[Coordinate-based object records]
== Segment start ==
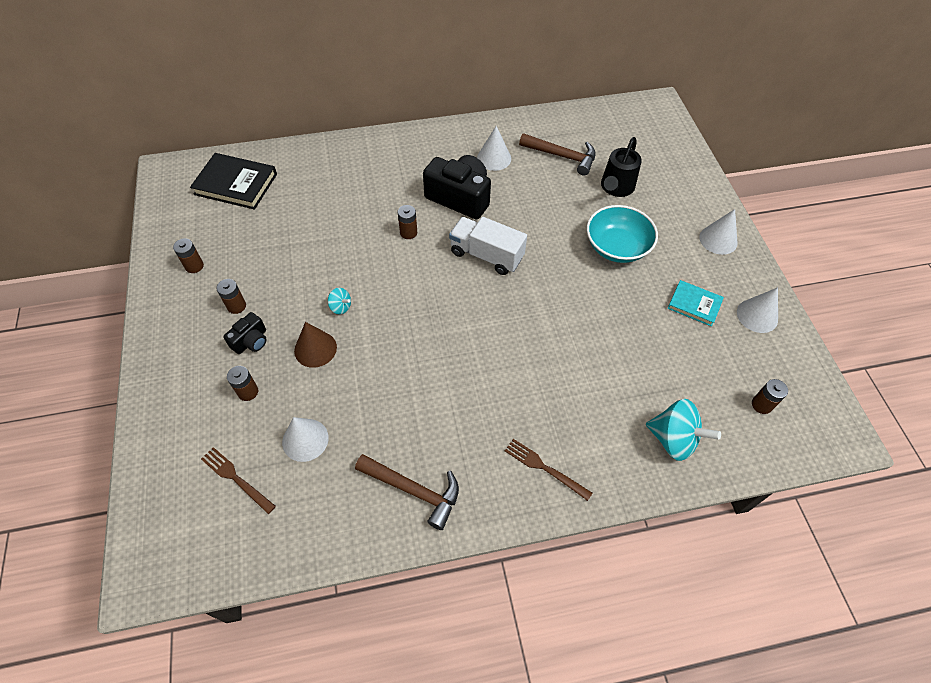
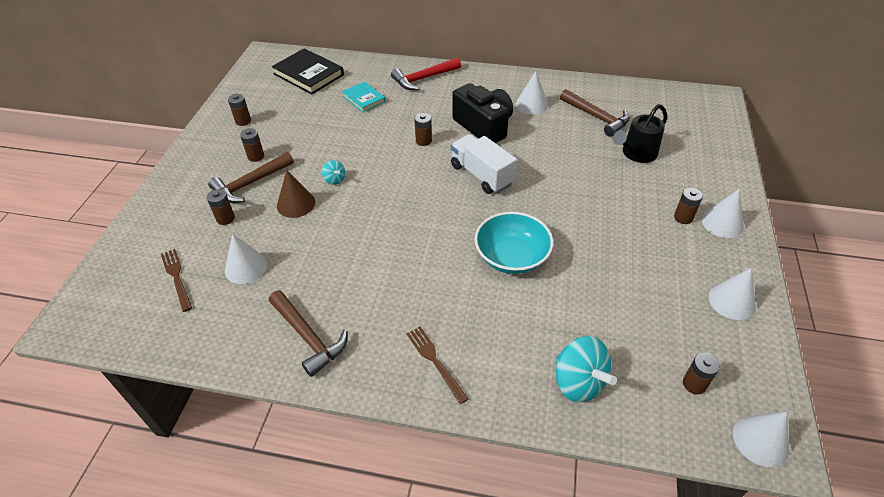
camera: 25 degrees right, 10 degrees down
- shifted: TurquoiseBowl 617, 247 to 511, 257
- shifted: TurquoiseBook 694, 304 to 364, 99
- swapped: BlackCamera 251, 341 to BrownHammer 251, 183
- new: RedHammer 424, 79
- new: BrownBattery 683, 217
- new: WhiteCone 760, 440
== Segment end ==
- _Aim of the task_: Copy exactly the lines that begin with the one containing "- swapped: BlackCamera" and continue to the end of the records, both included, and nothing more.

- _Solution_:
- swapped: BlackCamera 251, 341 to BrownHammer 251, 183
- new: RedHammer 424, 79
- new: BrownBattery 683, 217
- new: WhiteCone 760, 440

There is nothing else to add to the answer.